#### Task prompt
When a line of the listing below has the string "moved" in it, copy that line.
━━ Dataset content
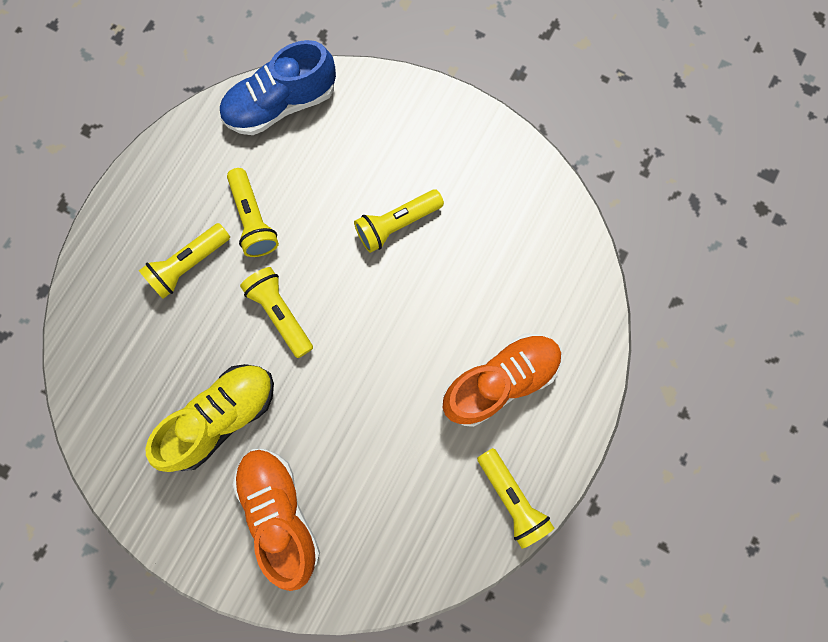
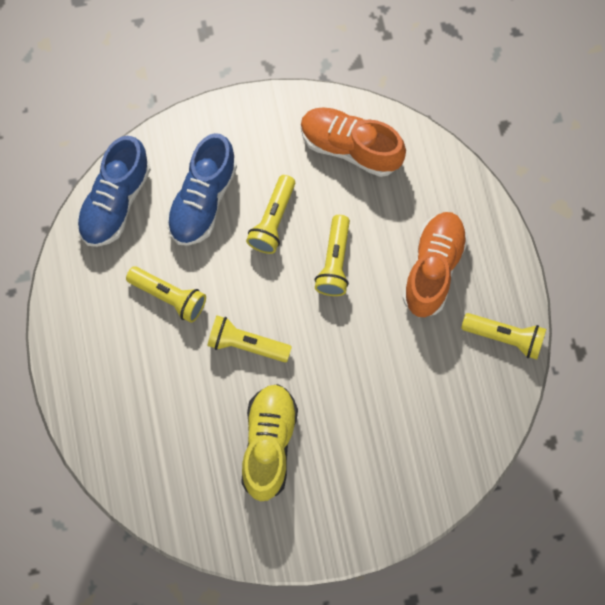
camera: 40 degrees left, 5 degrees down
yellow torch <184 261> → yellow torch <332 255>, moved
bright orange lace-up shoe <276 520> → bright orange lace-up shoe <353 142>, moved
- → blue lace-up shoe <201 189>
━━━━
#### Answer space
yellow torch <184 261> → yellow torch <332 255>, moved
bright orange lace-up shoe <276 520> → bright orange lace-up shoe <353 142>, moved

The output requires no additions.